**WHAT YOU ARE ASKED TO DO:**
Would you please return only the lines from the one with "R3: 6.8k (NET4, NET9) -> 3.3k (NET4, NET9)" through the last line of the records below, leaving the pictures out?

(DATASET Opens)

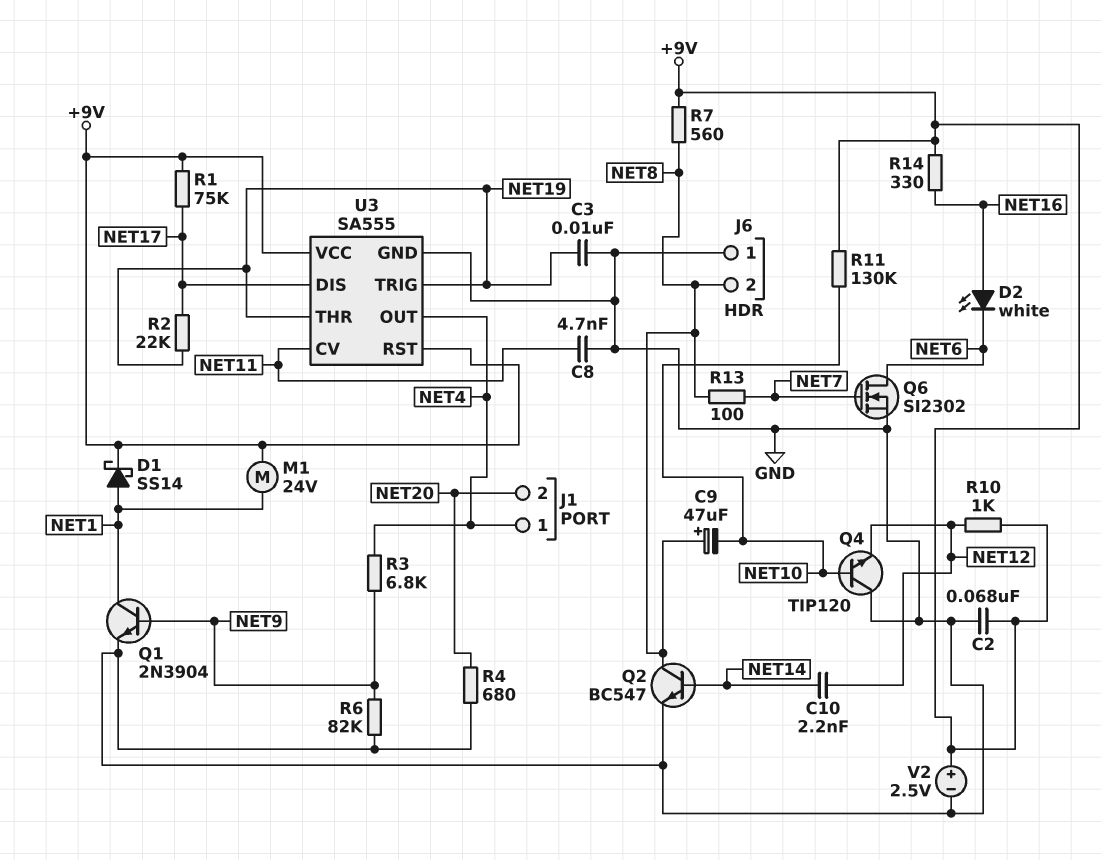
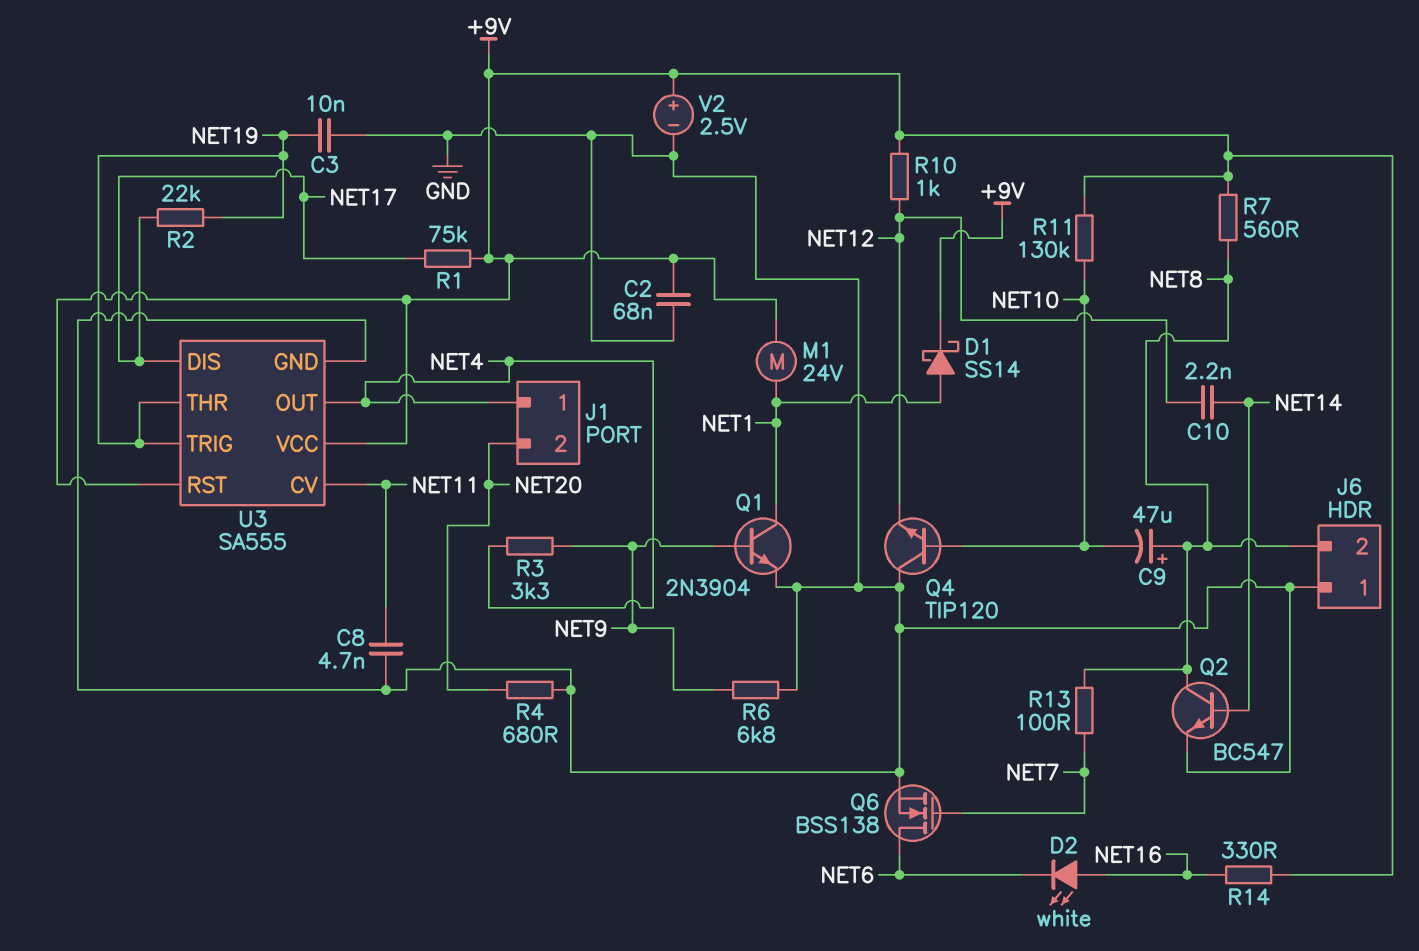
Q6: NMOS SI2302 (G NET7, D NET6, S GND) -> NMOS BSS138 (G NET7, D NET6, S GND)
R3: 6.8k (NET4, NET9) -> 3.3k (NET4, NET9)
R6: 82k (GND, NET9) -> 6.8k (GND, NET9)

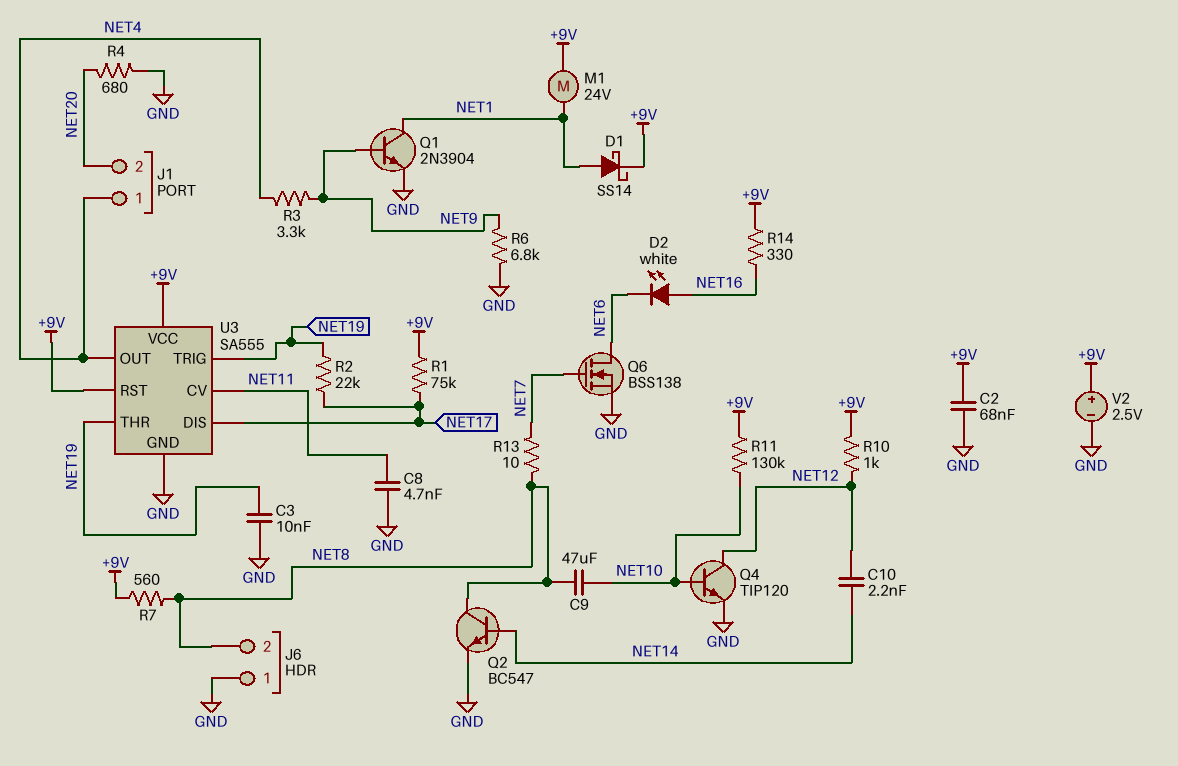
C9: 47uF (plus NET8, minus NET10) -> 47uF (NET8, NET10)
Q4: NPN TIP120 (B NET10, C GND, E NET12) -> NPN TIP120 (B NET10, C NET12, E GND)
R13: 100 (NET7, NET8) -> 10 (NET7, NET8)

(DATASET Closes)

**RESULT OF THE EXERCISE:**
R3: 6.8k (NET4, NET9) -> 3.3k (NET4, NET9)
R6: 82k (GND, NET9) -> 6.8k (GND, NET9)

C9: 47uF (plus NET8, minus NET10) -> 47uF (NET8, NET10)
Q4: NPN TIP120 (B NET10, C GND, E NET12) -> NPN TIP120 (B NET10, C NET12, E GND)
R13: 100 (NET7, NET8) -> 10 (NET7, NET8)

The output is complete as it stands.